**WHAT IS REQUIRED**. Copy only this range: the line with "(391, 528) = (270, 385): grey" through the final line of the material, inclusive at both ends.

**GIVEN DATA**.
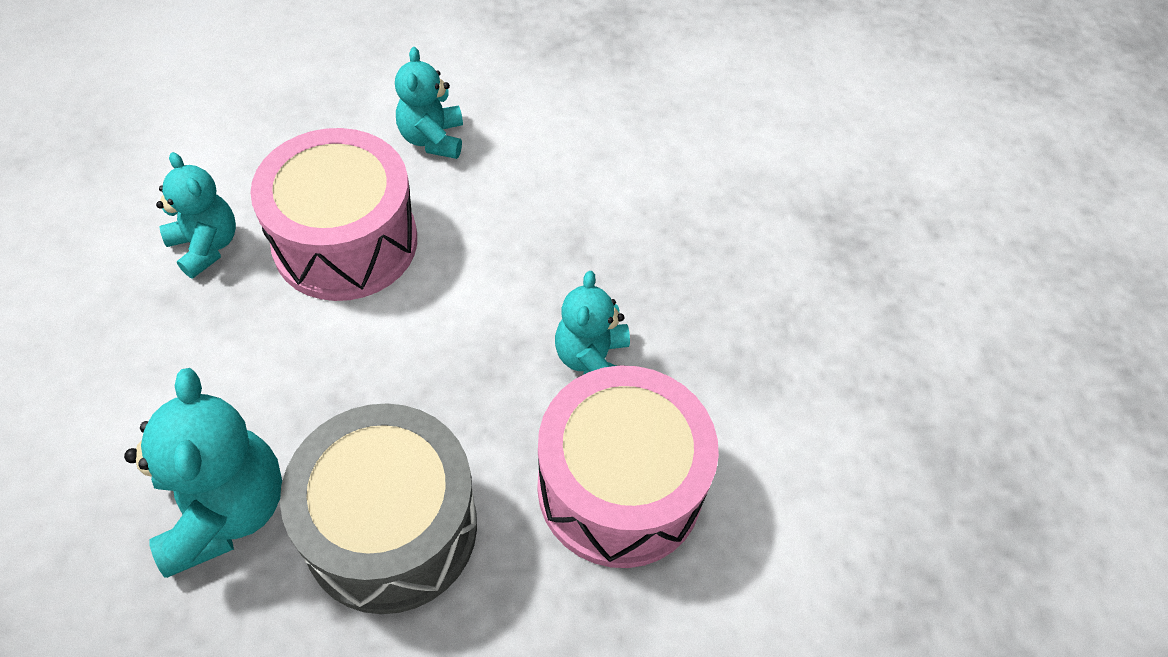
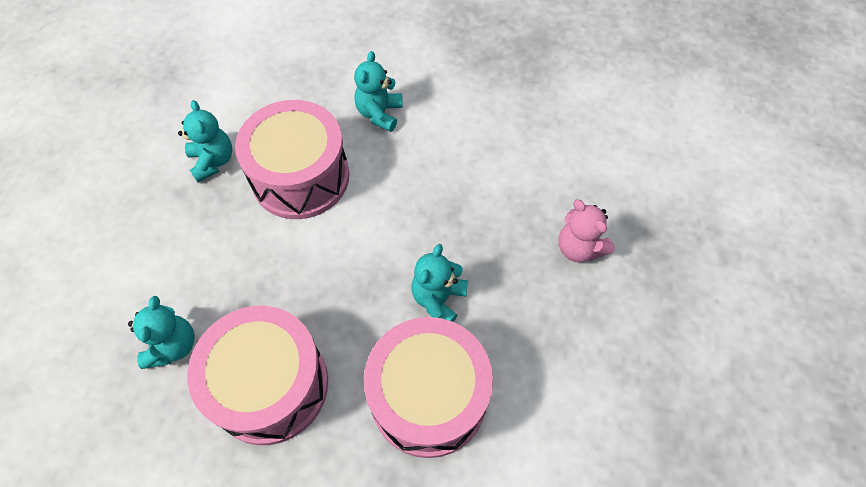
camera: 20 degrees right, 5 degrees up
(225, 510) = (173, 346): turquoise teddy bear -> turquoise teddy bear, size x0.64
(391, 528) = (270, 385): grey drum -> pink drum
(754, 256) = (579, 248): none -> pink teddy bear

**RESPONSE FOR THIS EXERCISE**.
(391, 528) = (270, 385): grey drum -> pink drum
(754, 256) = (579, 248): none -> pink teddy bear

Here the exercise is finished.